### DIRECTIONS
In these entries, tally the lines where "down" occurs. Respond with only the count.

### RECORDED DATA
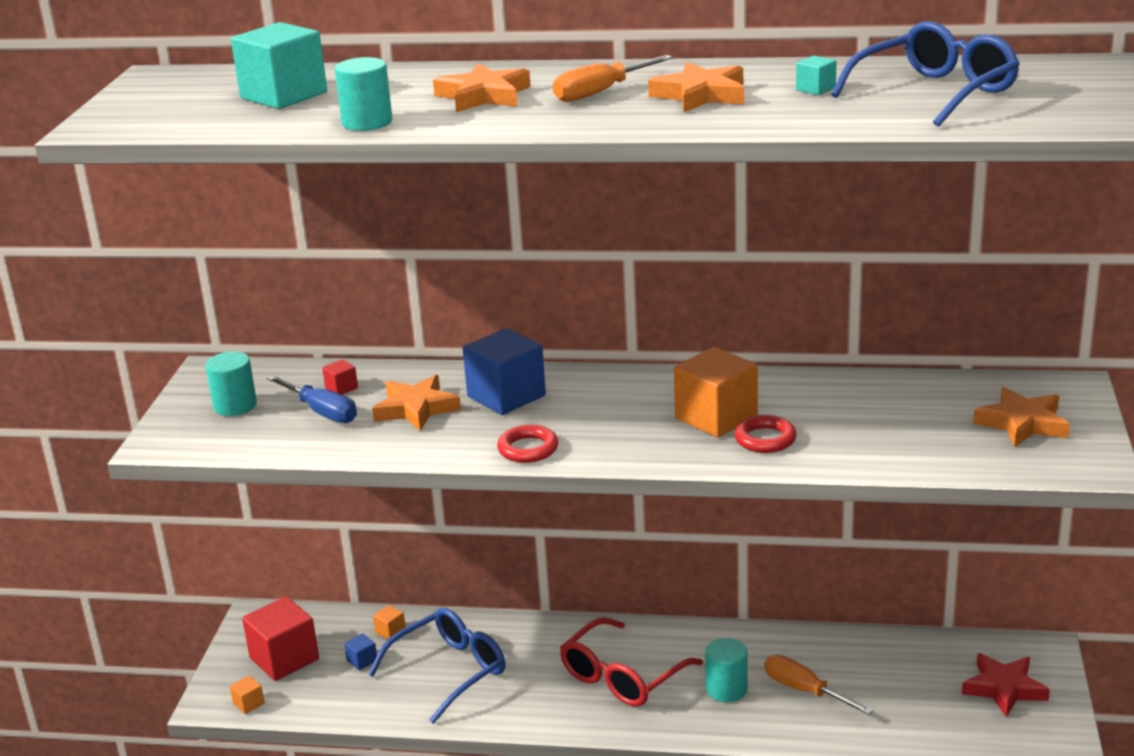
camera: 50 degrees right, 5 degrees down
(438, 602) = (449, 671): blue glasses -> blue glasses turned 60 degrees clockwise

---

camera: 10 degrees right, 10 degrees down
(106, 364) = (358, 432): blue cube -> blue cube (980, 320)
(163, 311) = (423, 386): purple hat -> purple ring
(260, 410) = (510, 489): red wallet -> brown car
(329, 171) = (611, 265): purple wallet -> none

### EXPECTED ANSWER
2